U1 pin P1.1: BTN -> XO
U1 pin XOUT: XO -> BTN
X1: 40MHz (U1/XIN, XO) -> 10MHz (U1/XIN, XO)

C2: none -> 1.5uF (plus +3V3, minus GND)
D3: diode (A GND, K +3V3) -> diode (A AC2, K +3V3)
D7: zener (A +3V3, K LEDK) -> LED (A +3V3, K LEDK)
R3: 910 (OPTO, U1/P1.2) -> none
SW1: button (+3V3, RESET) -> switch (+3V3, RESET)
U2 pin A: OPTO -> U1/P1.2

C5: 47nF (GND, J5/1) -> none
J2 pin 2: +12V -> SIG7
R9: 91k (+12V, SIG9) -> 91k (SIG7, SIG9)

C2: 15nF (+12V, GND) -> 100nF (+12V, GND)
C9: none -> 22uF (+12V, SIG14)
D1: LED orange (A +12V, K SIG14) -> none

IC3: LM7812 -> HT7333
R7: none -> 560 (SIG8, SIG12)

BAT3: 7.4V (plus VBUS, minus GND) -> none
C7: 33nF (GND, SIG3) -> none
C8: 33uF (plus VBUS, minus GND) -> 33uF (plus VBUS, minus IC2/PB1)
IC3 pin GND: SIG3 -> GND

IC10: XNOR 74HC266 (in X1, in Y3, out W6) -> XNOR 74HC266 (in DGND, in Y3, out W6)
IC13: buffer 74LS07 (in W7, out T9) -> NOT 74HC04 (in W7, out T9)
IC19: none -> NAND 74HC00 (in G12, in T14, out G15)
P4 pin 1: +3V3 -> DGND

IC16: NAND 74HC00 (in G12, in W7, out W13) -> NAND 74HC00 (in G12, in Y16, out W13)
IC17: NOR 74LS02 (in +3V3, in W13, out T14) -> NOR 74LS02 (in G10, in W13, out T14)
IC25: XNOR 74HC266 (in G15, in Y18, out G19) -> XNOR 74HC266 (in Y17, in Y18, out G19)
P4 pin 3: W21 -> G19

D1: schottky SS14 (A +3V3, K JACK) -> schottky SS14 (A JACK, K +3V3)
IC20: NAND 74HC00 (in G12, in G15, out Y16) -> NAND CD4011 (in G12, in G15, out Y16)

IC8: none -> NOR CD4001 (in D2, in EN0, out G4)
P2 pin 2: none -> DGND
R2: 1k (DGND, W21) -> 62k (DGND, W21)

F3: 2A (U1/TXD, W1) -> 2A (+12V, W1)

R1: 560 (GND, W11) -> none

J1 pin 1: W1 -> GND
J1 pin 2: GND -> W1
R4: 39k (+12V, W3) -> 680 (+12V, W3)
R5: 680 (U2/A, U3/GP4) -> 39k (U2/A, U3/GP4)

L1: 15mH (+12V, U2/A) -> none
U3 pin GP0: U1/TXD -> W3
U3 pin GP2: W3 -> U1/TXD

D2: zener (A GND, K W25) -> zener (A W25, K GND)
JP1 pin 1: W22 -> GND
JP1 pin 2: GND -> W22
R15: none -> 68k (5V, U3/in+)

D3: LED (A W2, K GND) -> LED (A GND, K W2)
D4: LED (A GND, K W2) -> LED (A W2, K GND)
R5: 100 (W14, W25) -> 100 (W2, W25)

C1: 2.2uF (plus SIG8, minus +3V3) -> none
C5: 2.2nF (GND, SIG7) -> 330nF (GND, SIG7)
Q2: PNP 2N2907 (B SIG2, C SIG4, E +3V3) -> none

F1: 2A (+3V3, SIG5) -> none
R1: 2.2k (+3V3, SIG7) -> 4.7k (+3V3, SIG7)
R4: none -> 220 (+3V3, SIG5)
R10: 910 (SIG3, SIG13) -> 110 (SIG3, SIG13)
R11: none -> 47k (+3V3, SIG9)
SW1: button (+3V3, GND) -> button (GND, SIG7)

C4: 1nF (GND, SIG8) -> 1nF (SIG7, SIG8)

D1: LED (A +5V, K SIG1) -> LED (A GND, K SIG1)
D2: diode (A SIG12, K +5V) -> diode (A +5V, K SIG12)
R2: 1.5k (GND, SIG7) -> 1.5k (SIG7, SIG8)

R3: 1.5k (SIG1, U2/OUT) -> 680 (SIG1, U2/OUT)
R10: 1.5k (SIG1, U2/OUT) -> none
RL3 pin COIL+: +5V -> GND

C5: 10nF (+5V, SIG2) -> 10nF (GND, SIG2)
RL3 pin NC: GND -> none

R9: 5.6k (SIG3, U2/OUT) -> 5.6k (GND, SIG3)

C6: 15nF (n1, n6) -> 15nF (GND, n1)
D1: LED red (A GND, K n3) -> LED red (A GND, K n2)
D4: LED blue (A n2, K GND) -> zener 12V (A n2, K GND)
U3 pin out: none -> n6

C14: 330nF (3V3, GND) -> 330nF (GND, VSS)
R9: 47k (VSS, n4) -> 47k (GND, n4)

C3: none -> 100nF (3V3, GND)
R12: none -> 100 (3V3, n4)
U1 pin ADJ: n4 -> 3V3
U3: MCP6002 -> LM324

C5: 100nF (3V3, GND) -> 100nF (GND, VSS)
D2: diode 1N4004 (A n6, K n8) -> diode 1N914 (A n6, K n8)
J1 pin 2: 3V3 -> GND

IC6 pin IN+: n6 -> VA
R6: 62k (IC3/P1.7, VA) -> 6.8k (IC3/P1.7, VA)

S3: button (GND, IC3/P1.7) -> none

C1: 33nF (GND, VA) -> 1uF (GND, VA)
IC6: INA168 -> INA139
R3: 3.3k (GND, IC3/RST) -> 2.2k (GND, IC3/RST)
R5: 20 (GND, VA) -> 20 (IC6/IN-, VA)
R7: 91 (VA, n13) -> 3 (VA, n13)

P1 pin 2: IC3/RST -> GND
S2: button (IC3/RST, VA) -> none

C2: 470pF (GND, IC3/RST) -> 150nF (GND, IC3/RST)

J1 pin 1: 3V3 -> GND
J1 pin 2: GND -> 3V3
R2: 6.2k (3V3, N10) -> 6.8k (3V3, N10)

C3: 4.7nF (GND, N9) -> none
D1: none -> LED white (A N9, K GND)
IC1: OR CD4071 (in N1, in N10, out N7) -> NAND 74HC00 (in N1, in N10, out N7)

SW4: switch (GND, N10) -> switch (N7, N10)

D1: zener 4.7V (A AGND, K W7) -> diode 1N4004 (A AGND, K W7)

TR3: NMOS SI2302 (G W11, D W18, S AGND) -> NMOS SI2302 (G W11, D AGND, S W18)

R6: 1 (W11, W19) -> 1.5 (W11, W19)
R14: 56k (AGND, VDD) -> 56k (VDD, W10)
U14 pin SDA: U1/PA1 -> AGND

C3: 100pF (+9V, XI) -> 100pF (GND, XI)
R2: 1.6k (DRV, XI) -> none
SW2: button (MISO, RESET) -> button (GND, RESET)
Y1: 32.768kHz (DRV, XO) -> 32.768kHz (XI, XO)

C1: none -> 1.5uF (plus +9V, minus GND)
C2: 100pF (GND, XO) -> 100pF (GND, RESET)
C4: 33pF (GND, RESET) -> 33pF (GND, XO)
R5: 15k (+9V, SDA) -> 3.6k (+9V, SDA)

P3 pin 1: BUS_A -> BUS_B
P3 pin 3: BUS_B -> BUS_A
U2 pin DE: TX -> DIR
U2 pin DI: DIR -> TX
◇ ◇ ◇ ◇ ◇ ◇ ◇
▶ **EXERCISE DESCRIPTION**:
What you return should match the entries above exactly.

▶ **PROBLEM SOLUTION**:
U1 pin P1.1: BTN -> XO
U1 pin XOUT: XO -> BTN
X1: 40MHz (U1/XIN, XO) -> 10MHz (U1/XIN, XO)

C2: none -> 1.5uF (plus +3V3, minus GND)
D3: diode (A GND, K +3V3) -> diode (A AC2, K +3V3)
D7: zener (A +3V3, K LEDK) -> LED (A +3V3, K LEDK)
R3: 910 (OPTO, U1/P1.2) -> none
SW1: button (+3V3, RESET) -> switch (+3V3, RESET)
U2 pin A: OPTO -> U1/P1.2

C5: 47nF (GND, J5/1) -> none
J2 pin 2: +12V -> SIG7
R9: 91k (+12V, SIG9) -> 91k (SIG7, SIG9)

C2: 15nF (+12V, GND) -> 100nF (+12V, GND)
C9: none -> 22uF (+12V, SIG14)
D1: LED orange (A +12V, K SIG14) -> none

IC3: LM7812 -> HT7333
R7: none -> 560 (SIG8, SIG12)

BAT3: 7.4V (plus VBUS, minus GND) -> none
C7: 33nF (GND, SIG3) -> none
C8: 33uF (plus VBUS, minus GND) -> 33uF (plus VBUS, minus IC2/PB1)
IC3 pin GND: SIG3 -> GND

IC10: XNOR 74HC266 (in X1, in Y3, out W6) -> XNOR 74HC266 (in DGND, in Y3, out W6)
IC13: buffer 74LS07 (in W7, out T9) -> NOT 74HC04 (in W7, out T9)
IC19: none -> NAND 74HC00 (in G12, in T14, out G15)
P4 pin 1: +3V3 -> DGND

IC16: NAND 74HC00 (in G12, in W7, out W13) -> NAND 74HC00 (in G12, in Y16, out W13)
IC17: NOR 74LS02 (in +3V3, in W13, out T14) -> NOR 74LS02 (in G10, in W13, out T14)
IC25: XNOR 74HC266 (in G15, in Y18, out G19) -> XNOR 74HC266 (in Y17, in Y18, out G19)
P4 pin 3: W21 -> G19

D1: schottky SS14 (A +3V3, K JACK) -> schottky SS14 (A JACK, K +3V3)
IC20: NAND 74HC00 (in G12, in G15, out Y16) -> NAND CD4011 (in G12, in G15, out Y16)

IC8: none -> NOR CD4001 (in D2, in EN0, out G4)
P2 pin 2: none -> DGND
R2: 1k (DGND, W21) -> 62k (DGND, W21)

F3: 2A (U1/TXD, W1) -> 2A (+12V, W1)

R1: 560 (GND, W11) -> none

J1 pin 1: W1 -> GND
J1 pin 2: GND -> W1
R4: 39k (+12V, W3) -> 680 (+12V, W3)
R5: 680 (U2/A, U3/GP4) -> 39k (U2/A, U3/GP4)

L1: 15mH (+12V, U2/A) -> none
U3 pin GP0: U1/TXD -> W3
U3 pin GP2: W3 -> U1/TXD

D2: zener (A GND, K W25) -> zener (A W25, K GND)
JP1 pin 1: W22 -> GND
JP1 pin 2: GND -> W22
R15: none -> 68k (5V, U3/in+)

D3: LED (A W2, K GND) -> LED (A GND, K W2)
D4: LED (A GND, K W2) -> LED (A W2, K GND)
R5: 100 (W14, W25) -> 100 (W2, W25)

C1: 2.2uF (plus SIG8, minus +3V3) -> none
C5: 2.2nF (GND, SIG7) -> 330nF (GND, SIG7)
Q2: PNP 2N2907 (B SIG2, C SIG4, E +3V3) -> none

F1: 2A (+3V3, SIG5) -> none
R1: 2.2k (+3V3, SIG7) -> 4.7k (+3V3, SIG7)
R4: none -> 220 (+3V3, SIG5)
R10: 910 (SIG3, SIG13) -> 110 (SIG3, SIG13)
R11: none -> 47k (+3V3, SIG9)
SW1: button (+3V3, GND) -> button (GND, SIG7)

C4: 1nF (GND, SIG8) -> 1nF (SIG7, SIG8)

D1: LED (A +5V, K SIG1) -> LED (A GND, K SIG1)
D2: diode (A SIG12, K +5V) -> diode (A +5V, K SIG12)
R2: 1.5k (GND, SIG7) -> 1.5k (SIG7, SIG8)

R3: 1.5k (SIG1, U2/OUT) -> 680 (SIG1, U2/OUT)
R10: 1.5k (SIG1, U2/OUT) -> none
RL3 pin COIL+: +5V -> GND

C5: 10nF (+5V, SIG2) -> 10nF (GND, SIG2)
RL3 pin NC: GND -> none

R9: 5.6k (SIG3, U2/OUT) -> 5.6k (GND, SIG3)

C6: 15nF (n1, n6) -> 15nF (GND, n1)
D1: LED red (A GND, K n3) -> LED red (A GND, K n2)
D4: LED blue (A n2, K GND) -> zener 12V (A n2, K GND)
U3 pin out: none -> n6

C14: 330nF (3V3, GND) -> 330nF (GND, VSS)
R9: 47k (VSS, n4) -> 47k (GND, n4)

C3: none -> 100nF (3V3, GND)
R12: none -> 100 (3V3, n4)
U1 pin ADJ: n4 -> 3V3
U3: MCP6002 -> LM324

C5: 100nF (3V3, GND) -> 100nF (GND, VSS)
D2: diode 1N4004 (A n6, K n8) -> diode 1N914 (A n6, K n8)
J1 pin 2: 3V3 -> GND

IC6 pin IN+: n6 -> VA
R6: 62k (IC3/P1.7, VA) -> 6.8k (IC3/P1.7, VA)

S3: button (GND, IC3/P1.7) -> none

C1: 33nF (GND, VA) -> 1uF (GND, VA)
IC6: INA168 -> INA139
R3: 3.3k (GND, IC3/RST) -> 2.2k (GND, IC3/RST)
R5: 20 (GND, VA) -> 20 (IC6/IN-, VA)
R7: 91 (VA, n13) -> 3 (VA, n13)

P1 pin 2: IC3/RST -> GND
S2: button (IC3/RST, VA) -> none

C2: 470pF (GND, IC3/RST) -> 150nF (GND, IC3/RST)

J1 pin 1: 3V3 -> GND
J1 pin 2: GND -> 3V3
R2: 6.2k (3V3, N10) -> 6.8k (3V3, N10)

C3: 4.7nF (GND, N9) -> none
D1: none -> LED white (A N9, K GND)
IC1: OR CD4071 (in N1, in N10, out N7) -> NAND 74HC00 (in N1, in N10, out N7)

SW4: switch (GND, N10) -> switch (N7, N10)

D1: zener 4.7V (A AGND, K W7) -> diode 1N4004 (A AGND, K W7)

TR3: NMOS SI2302 (G W11, D W18, S AGND) -> NMOS SI2302 (G W11, D AGND, S W18)

R6: 1 (W11, W19) -> 1.5 (W11, W19)
R14: 56k (AGND, VDD) -> 56k (VDD, W10)
U14 pin SDA: U1/PA1 -> AGND

C3: 100pF (+9V, XI) -> 100pF (GND, XI)
R2: 1.6k (DRV, XI) -> none
SW2: button (MISO, RESET) -> button (GND, RESET)
Y1: 32.768kHz (DRV, XO) -> 32.768kHz (XI, XO)

C1: none -> 1.5uF (plus +9V, minus GND)
C2: 100pF (GND, XO) -> 100pF (GND, RESET)
C4: 33pF (GND, RESET) -> 33pF (GND, XO)
R5: 15k (+9V, SDA) -> 3.6k (+9V, SDA)

P3 pin 1: BUS_A -> BUS_B
P3 pin 3: BUS_B -> BUS_A
U2 pin DE: TX -> DIR
U2 pin DI: DIR -> TX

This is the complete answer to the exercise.